Goal of the exercise:
Copy exactly the lines from the one containing "none -> purple brick H9:J9 level 1" through the last line of the records, both included, and nothing more.

Object state comparisons

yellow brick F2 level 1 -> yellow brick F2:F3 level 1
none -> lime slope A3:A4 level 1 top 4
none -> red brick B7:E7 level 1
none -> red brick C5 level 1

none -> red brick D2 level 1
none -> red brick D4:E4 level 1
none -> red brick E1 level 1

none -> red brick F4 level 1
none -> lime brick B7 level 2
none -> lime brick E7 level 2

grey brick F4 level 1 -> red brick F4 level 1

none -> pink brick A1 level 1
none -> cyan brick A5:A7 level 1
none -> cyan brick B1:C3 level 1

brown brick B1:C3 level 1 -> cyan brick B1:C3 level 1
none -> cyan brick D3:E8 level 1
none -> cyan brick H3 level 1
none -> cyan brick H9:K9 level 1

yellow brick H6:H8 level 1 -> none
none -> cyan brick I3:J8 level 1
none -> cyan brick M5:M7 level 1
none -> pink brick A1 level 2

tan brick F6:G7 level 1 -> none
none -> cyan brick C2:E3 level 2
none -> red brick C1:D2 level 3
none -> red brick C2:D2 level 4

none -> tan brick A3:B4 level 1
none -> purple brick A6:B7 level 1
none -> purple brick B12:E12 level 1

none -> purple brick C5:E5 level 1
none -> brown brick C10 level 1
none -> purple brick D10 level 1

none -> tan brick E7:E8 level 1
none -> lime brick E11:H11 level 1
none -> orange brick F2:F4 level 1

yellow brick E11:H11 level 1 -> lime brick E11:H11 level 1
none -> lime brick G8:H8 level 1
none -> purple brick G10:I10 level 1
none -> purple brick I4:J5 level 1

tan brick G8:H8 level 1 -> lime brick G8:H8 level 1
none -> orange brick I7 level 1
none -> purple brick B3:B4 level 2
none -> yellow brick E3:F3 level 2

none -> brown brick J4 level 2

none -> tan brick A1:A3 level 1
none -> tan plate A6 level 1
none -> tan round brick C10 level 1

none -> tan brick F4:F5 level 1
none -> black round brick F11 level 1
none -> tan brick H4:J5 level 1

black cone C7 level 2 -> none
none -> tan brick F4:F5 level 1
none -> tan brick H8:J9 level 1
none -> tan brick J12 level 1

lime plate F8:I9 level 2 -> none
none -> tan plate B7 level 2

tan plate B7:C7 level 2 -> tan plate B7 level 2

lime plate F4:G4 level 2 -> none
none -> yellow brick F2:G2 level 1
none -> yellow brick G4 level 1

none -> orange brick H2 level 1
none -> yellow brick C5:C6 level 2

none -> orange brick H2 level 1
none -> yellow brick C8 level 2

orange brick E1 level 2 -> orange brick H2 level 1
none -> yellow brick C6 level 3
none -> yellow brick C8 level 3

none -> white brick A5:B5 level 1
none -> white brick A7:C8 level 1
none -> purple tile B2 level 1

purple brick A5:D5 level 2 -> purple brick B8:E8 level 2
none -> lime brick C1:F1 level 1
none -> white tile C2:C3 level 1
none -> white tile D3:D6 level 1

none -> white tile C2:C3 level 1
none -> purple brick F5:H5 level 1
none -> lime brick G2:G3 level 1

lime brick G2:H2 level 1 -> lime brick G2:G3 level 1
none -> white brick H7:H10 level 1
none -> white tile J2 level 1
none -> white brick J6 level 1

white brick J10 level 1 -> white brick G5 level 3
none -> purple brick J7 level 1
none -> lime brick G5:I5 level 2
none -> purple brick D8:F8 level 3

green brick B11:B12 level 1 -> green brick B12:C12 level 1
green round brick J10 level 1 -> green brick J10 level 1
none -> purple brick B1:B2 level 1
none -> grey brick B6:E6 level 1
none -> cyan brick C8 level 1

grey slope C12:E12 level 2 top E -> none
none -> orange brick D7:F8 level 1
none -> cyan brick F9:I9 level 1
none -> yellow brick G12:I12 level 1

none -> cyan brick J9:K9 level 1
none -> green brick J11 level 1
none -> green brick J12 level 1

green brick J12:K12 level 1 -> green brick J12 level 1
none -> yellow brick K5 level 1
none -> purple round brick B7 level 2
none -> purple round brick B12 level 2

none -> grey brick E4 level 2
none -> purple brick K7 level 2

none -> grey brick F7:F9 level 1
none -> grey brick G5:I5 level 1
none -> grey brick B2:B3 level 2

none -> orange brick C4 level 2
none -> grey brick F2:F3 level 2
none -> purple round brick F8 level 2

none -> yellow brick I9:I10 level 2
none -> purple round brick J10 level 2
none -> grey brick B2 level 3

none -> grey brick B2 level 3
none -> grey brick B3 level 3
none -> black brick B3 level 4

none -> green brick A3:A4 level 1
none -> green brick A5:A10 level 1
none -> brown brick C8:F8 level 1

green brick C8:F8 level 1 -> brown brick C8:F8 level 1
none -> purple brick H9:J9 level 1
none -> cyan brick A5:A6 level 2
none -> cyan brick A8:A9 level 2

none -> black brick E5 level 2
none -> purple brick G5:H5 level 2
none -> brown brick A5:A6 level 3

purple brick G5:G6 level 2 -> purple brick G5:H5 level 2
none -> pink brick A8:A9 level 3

Result of the exercise:
none -> purple brick H9:J9 level 1
none -> cyan brick A5:A6 level 2
none -> cyan brick A8:A9 level 2

none -> black brick E5 level 2
none -> purple brick G5:H5 level 2
none -> brown brick A5:A6 level 3

purple brick G5:G6 level 2 -> purple brick G5:H5 level 2
none -> pink brick A8:A9 level 3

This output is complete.